## WHAT IS EXPECTED
Return a copy of every line in the records that includes the word "left".

## DATA

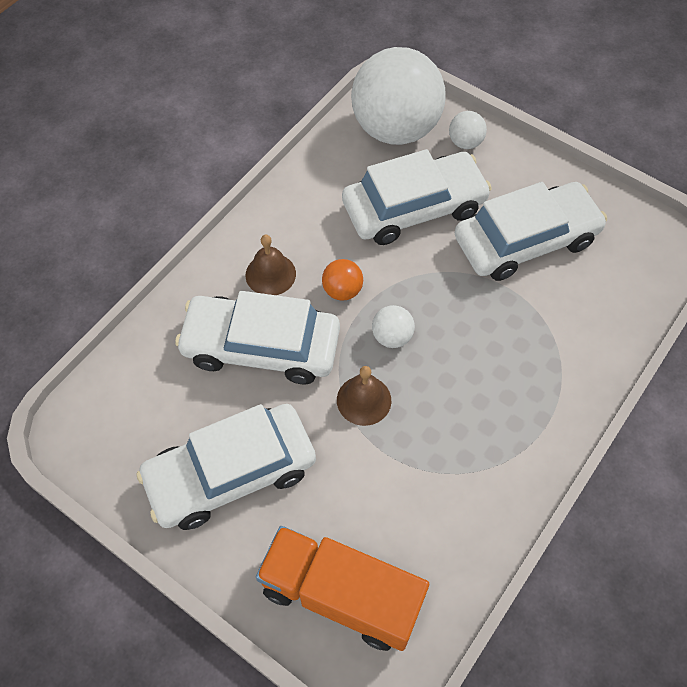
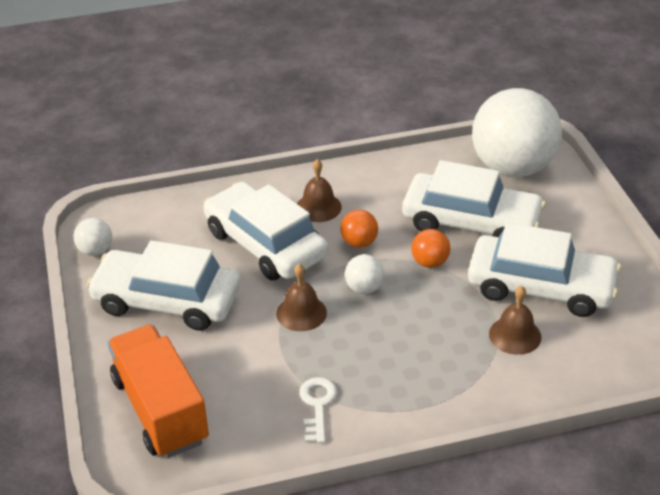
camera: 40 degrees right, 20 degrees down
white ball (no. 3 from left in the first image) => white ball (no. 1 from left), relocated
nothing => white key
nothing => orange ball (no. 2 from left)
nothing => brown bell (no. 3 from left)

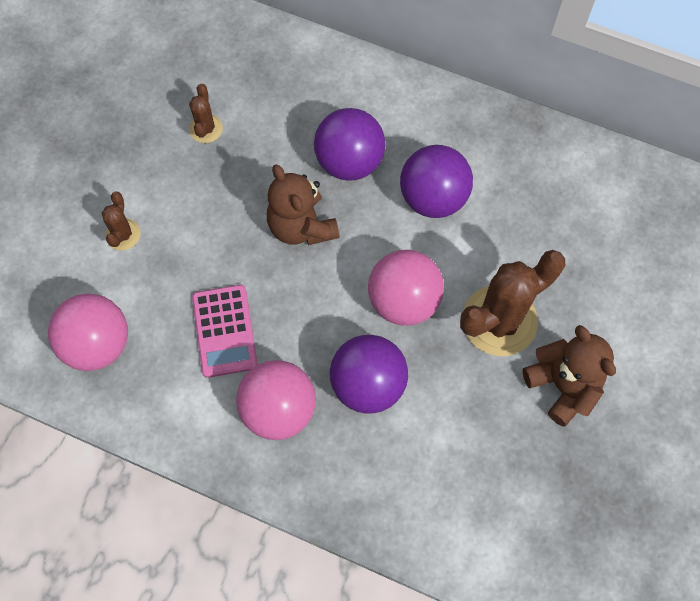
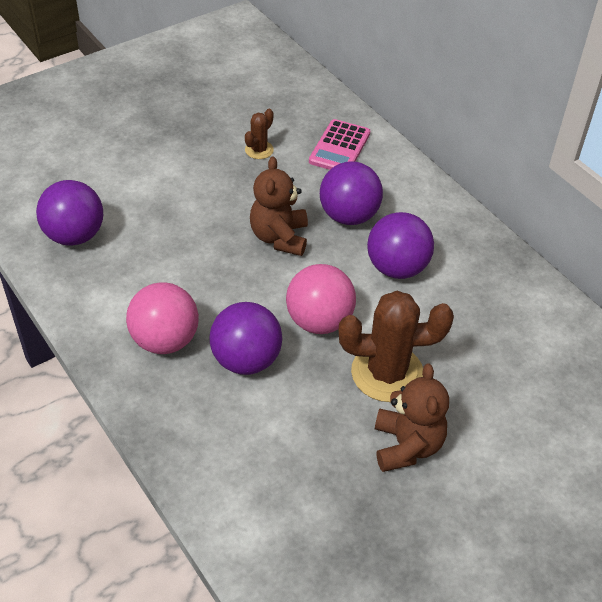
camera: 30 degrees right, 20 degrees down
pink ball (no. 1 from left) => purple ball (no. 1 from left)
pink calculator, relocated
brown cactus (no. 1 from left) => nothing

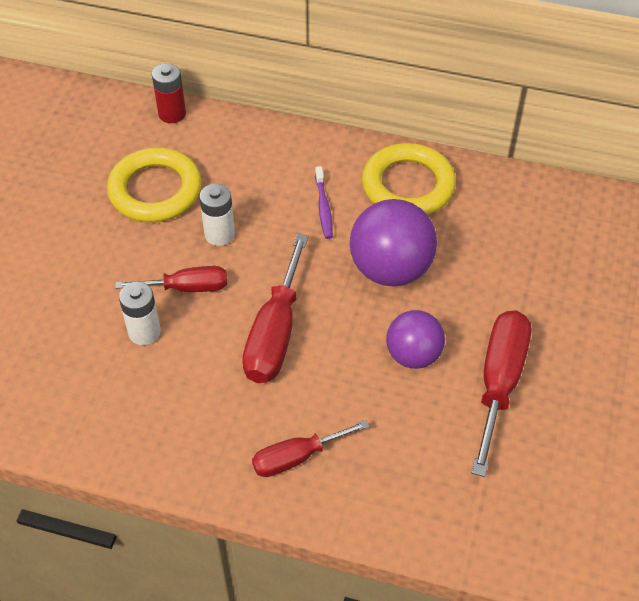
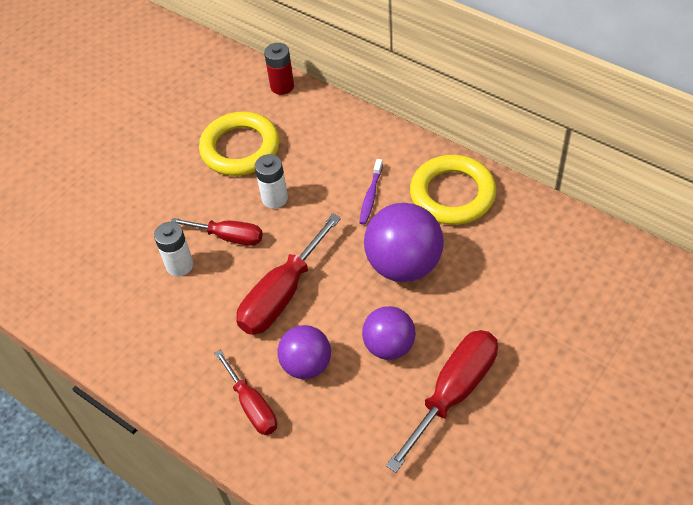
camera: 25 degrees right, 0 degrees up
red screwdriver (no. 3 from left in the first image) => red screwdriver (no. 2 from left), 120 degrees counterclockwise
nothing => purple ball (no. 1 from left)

## EXERCISE RESULT
white ball (no. 3 from left in the first image) => white ball (no. 1 from left), relocated
nothing => orange ball (no. 2 from left)
nothing => brown bell (no. 3 from left)
pink ball (no. 1 from left) => purple ball (no. 1 from left)
brown cactus (no. 1 from left) => nothing
red screwdriver (no. 3 from left in the first image) => red screwdriver (no. 2 from left), 120 degrees counterclockwise
nothing => purple ball (no. 1 from left)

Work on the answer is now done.